> **Required task**: Copy every line of text in the records below word for word, leaving out the pictures.

########

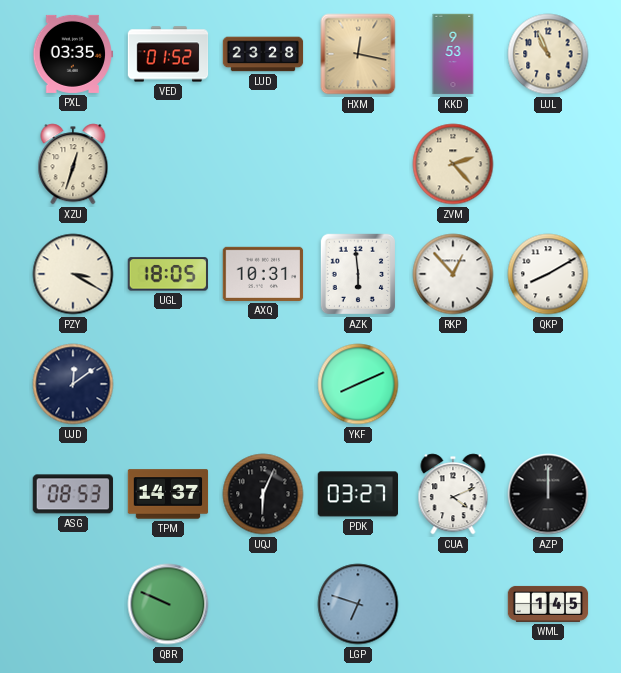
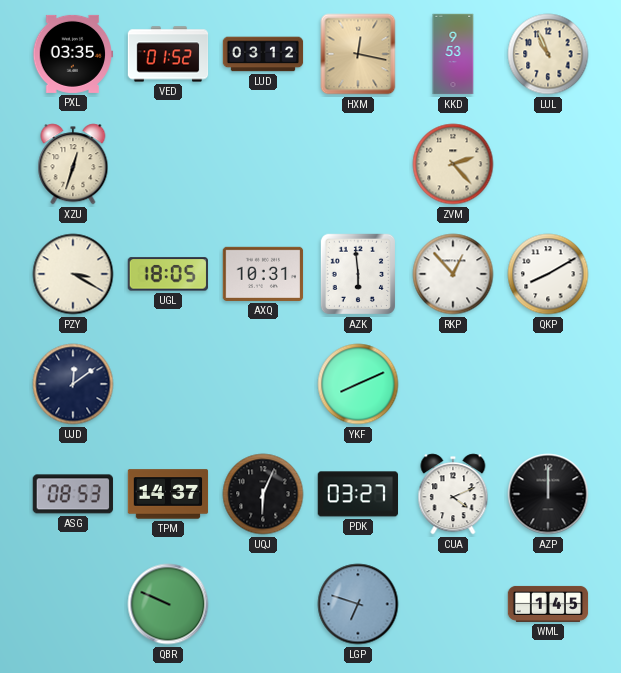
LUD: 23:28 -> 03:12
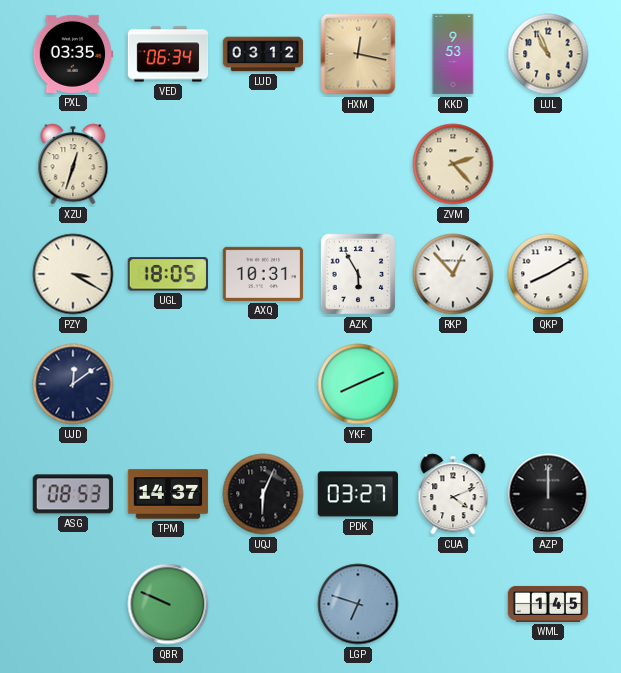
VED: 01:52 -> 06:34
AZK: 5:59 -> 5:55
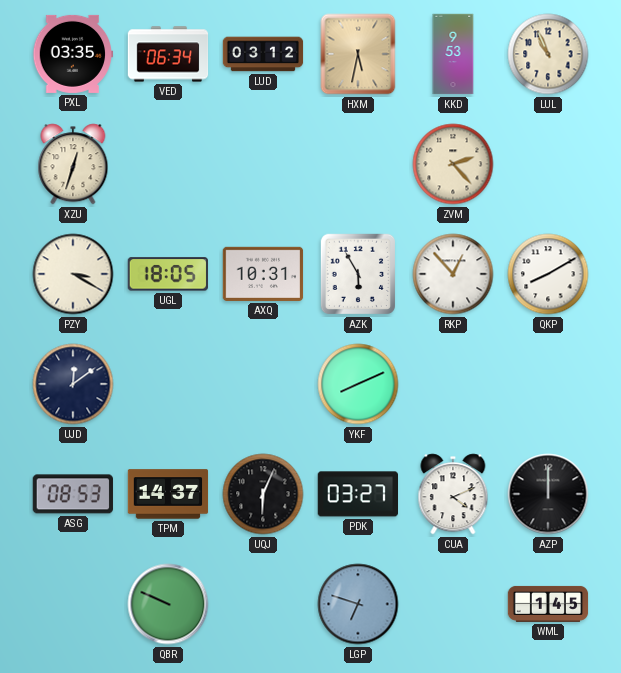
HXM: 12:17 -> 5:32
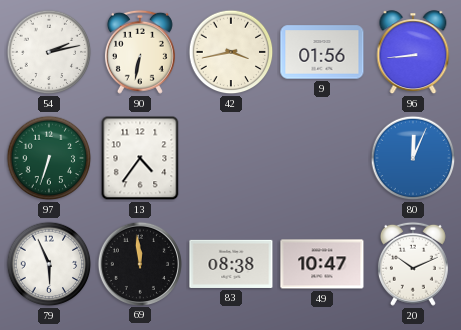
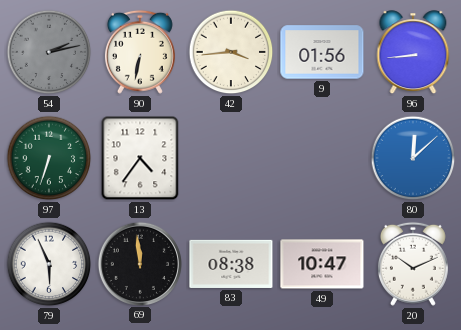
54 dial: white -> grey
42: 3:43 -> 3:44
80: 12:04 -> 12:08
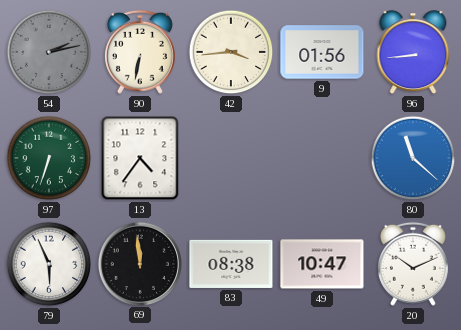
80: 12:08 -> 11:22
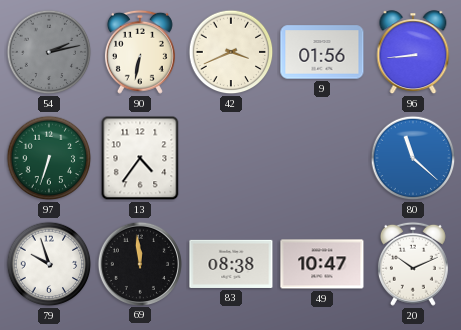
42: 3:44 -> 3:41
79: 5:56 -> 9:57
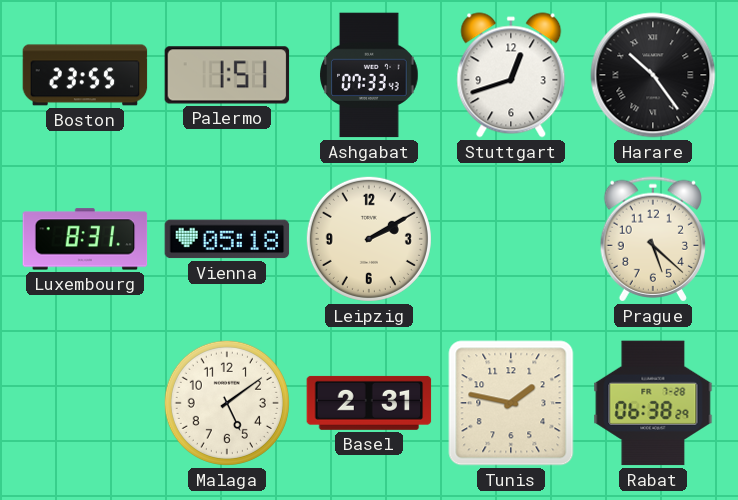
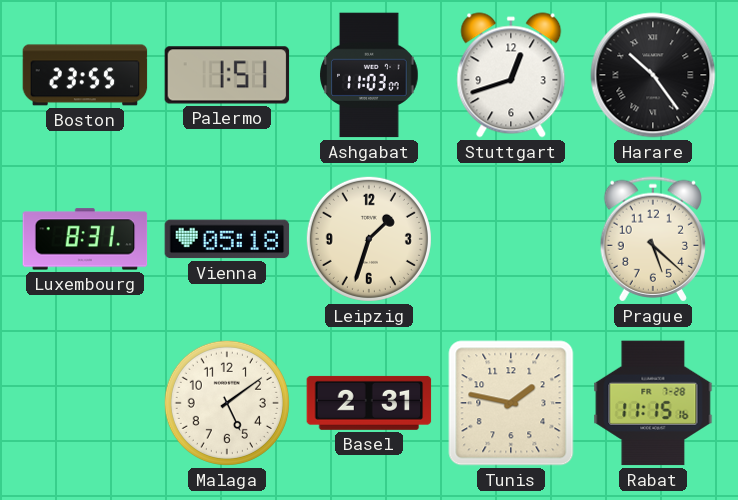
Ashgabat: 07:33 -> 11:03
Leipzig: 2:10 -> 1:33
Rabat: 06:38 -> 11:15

########

> **Answer to this problem**:
LUD: 23:28 -> 03:12
VED: 01:52 -> 06:34
AZK: 5:59 -> 5:55
HXM: 12:17 -> 5:32
54 dial: white -> grey
42: 3:43 -> 3:44
80: 12:04 -> 12:08
80: 12:08 -> 11:22
42: 3:44 -> 3:41
79: 5:56 -> 9:57
Ashgabat: 07:33 -> 11:03
Leipzig: 2:10 -> 1:33
Rabat: 06:38 -> 11:15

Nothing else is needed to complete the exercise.